● Records supplied:
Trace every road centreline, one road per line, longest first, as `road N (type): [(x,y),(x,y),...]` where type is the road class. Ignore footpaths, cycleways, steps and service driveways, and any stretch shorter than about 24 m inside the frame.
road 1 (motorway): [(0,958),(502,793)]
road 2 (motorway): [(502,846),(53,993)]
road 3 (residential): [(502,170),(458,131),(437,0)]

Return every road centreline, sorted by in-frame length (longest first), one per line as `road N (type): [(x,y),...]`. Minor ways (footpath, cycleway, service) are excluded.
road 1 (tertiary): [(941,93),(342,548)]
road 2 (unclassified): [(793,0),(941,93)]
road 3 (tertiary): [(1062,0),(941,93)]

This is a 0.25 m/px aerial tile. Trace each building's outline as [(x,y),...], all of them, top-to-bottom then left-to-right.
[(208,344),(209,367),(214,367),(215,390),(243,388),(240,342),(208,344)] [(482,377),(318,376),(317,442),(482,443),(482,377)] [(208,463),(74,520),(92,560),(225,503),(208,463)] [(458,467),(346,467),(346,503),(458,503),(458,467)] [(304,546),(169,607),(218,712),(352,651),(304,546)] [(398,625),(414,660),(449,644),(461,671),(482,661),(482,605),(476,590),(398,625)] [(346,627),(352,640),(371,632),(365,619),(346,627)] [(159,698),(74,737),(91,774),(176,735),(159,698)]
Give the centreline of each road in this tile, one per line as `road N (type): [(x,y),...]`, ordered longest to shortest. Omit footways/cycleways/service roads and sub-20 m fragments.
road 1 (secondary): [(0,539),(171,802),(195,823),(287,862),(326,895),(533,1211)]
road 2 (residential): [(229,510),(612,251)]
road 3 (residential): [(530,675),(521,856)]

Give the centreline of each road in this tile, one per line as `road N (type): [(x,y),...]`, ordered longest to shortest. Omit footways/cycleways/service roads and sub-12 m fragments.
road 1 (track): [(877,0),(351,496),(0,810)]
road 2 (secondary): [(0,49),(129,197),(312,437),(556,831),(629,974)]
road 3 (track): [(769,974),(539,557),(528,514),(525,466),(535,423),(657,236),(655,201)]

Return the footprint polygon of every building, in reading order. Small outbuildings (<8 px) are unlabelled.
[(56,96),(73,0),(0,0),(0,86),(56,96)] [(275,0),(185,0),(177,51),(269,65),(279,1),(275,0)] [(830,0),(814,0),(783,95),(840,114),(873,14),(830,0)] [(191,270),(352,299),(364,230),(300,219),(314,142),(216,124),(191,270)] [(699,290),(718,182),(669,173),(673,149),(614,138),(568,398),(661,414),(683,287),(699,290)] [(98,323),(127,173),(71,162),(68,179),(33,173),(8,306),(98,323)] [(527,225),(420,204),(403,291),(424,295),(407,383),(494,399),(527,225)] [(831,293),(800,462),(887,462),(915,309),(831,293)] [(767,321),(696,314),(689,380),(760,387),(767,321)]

● Work request: Go through the listing above and set down each line exactly as it stands.

● Solution to the problem:
Trace every road centreline, one road per line, longest first, as `road N (type): [(x,y),(x,y),...]` where type is the road class. Ignore footpaths, cycleways, steps and service driveways, and any stretch shorter than about 24 m inside the frame.
road 1 (motorway): [(0,958),(502,793)]
road 2 (motorway): [(502,846),(53,993)]
road 3 (residential): [(502,170),(458,131),(437,0)]

Return every road centreline, sorted by in-frame length (longest first), one per line as `road N (type): [(x,y),...]`. Minor ways (footpath, cycleway, service) are excluded.
road 1 (tertiary): [(941,93),(342,548)]
road 2 (unclassified): [(793,0),(941,93)]
road 3 (tertiary): [(1062,0),(941,93)]

This is a 0.25 m/px aerial tile. Trace each building's outline as [(x,y),...], all of them, top-to-bottom then left-to-right.
[(208,344),(209,367),(214,367),(215,390),(243,388),(240,342),(208,344)] [(482,377),(318,376),(317,442),(482,443),(482,377)] [(208,463),(74,520),(92,560),(225,503),(208,463)] [(458,467),(346,467),(346,503),(458,503),(458,467)] [(304,546),(169,607),(218,712),(352,651),(304,546)] [(398,625),(414,660),(449,644),(461,671),(482,661),(482,605),(476,590),(398,625)] [(346,627),(352,640),(371,632),(365,619),(346,627)] [(159,698),(74,737),(91,774),(176,735),(159,698)]
Give the centreline of each road in this tile, one per line as `road N (type): [(x,y),...]`, ordered longest to shortest. Omit footways/cycleways/service roads and sub-20 m fragments.
road 1 (secondary): [(0,539),(171,802),(195,823),(287,862),(326,895),(533,1211)]
road 2 (residential): [(229,510),(612,251)]
road 3 (residential): [(530,675),(521,856)]

Give the centreline of each road in this tile, one per line as `road N (type): [(x,y),...]`, ordered longest to shortest. Omit footways/cycleways/service roads and sub-12 m fragments.
road 1 (track): [(877,0),(351,496),(0,810)]
road 2 (secondary): [(0,49),(129,197),(312,437),(556,831),(629,974)]
road 3 (track): [(769,974),(539,557),(528,514),(525,466),(535,423),(657,236),(655,201)]

Return the footprint polygon of every building, in reading order. Small outbuildings (<8 px) are unlabelled.
[(56,96),(73,0),(0,0),(0,86),(56,96)] [(275,0),(185,0),(177,51),(269,65),(279,1),(275,0)] [(830,0),(814,0),(783,95),(840,114),(873,14),(830,0)] [(191,270),(352,299),(364,230),(300,219),(314,142),(216,124),(191,270)] [(699,290),(718,182),(669,173),(673,149),(614,138),(568,398),(661,414),(683,287),(699,290)] [(98,323),(127,173),(71,162),(68,179),(33,173),(8,306),(98,323)] [(527,225),(420,204),(403,291),(424,295),(407,383),(494,399),(527,225)] [(831,293),(800,462),(887,462),(915,309),(831,293)] [(767,321),(696,314),(689,380),(760,387),(767,321)]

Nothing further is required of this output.